**ASSIGNED TASK:**
Your answer must hold only the lines below from the line containing "U2 pin in+: +12V -> N18" through the line containing "U208: AND (in", each reproduced exactly.

**DATASET EXCERPTS:**

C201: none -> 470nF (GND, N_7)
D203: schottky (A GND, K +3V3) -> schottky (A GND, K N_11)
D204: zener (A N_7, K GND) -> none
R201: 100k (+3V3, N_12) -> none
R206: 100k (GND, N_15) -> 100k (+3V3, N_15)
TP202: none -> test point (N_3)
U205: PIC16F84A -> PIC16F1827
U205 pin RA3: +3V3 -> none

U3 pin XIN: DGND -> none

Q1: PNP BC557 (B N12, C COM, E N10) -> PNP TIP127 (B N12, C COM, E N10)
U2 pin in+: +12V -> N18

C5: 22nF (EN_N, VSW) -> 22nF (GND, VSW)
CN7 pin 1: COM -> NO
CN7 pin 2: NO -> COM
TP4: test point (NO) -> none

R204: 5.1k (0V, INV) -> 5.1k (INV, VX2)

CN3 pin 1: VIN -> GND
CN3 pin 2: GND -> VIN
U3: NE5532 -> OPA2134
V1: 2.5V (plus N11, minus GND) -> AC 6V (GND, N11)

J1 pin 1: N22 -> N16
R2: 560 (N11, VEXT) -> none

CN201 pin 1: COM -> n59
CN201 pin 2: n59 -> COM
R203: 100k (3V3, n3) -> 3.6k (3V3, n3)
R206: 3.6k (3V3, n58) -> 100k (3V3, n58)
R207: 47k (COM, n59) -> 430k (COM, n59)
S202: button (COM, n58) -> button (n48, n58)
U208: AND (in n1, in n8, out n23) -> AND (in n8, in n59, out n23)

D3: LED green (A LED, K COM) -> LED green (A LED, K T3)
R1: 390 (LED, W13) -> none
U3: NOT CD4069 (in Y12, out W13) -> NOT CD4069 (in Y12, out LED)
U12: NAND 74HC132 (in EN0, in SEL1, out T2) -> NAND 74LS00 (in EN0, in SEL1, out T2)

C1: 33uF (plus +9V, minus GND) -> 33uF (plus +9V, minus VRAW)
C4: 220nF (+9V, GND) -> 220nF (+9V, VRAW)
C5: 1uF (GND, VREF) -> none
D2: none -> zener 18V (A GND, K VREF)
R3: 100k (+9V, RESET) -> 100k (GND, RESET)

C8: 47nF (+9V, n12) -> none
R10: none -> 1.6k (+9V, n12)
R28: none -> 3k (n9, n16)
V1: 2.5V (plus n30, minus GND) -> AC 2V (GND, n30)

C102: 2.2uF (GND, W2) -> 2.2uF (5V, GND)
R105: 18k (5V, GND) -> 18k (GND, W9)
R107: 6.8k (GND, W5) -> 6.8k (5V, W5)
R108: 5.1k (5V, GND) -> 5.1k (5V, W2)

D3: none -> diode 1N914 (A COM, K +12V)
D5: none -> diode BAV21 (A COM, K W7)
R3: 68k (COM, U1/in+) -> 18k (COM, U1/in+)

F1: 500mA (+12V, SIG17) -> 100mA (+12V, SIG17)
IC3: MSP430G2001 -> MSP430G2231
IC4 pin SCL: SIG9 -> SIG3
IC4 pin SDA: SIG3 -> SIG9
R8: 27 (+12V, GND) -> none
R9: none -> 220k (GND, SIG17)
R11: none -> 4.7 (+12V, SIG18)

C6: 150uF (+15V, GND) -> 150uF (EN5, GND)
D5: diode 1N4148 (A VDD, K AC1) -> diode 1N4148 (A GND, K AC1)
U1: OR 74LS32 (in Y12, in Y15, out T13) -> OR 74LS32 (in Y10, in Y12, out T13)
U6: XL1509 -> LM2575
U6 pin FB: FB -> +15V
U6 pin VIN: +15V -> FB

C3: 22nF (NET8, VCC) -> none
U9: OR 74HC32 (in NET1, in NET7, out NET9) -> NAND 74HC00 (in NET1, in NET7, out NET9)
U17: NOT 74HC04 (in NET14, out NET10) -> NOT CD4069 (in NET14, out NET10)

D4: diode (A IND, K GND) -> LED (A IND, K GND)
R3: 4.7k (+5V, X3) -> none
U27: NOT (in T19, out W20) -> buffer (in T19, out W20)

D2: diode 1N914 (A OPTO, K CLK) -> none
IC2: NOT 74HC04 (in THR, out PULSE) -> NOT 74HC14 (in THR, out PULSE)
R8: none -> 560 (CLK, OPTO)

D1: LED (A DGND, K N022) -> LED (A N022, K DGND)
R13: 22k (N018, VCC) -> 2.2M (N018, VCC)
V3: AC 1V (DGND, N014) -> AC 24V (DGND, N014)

**SOLUTION:**
U2 pin in+: +12V -> N18

C5: 22nF (EN_N, VSW) -> 22nF (GND, VSW)
CN7 pin 1: COM -> NO
CN7 pin 2: NO -> COM
TP4: test point (NO) -> none

R204: 5.1k (0V, INV) -> 5.1k (INV, VX2)

CN3 pin 1: VIN -> GND
CN3 pin 2: GND -> VIN
U3: NE5532 -> OPA2134
V1: 2.5V (plus N11, minus GND) -> AC 6V (GND, N11)

J1 pin 1: N22 -> N16
R2: 560 (N11, VEXT) -> none

CN201 pin 1: COM -> n59
CN201 pin 2: n59 -> COM
R203: 100k (3V3, n3) -> 3.6k (3V3, n3)
R206: 3.6k (3V3, n58) -> 100k (3V3, n58)
R207: 47k (COM, n59) -> 430k (COM, n59)
S202: button (COM, n58) -> button (n48, n58)
U208: AND (in n1, in n8, out n23) -> AND (in n8, in n59, out n23)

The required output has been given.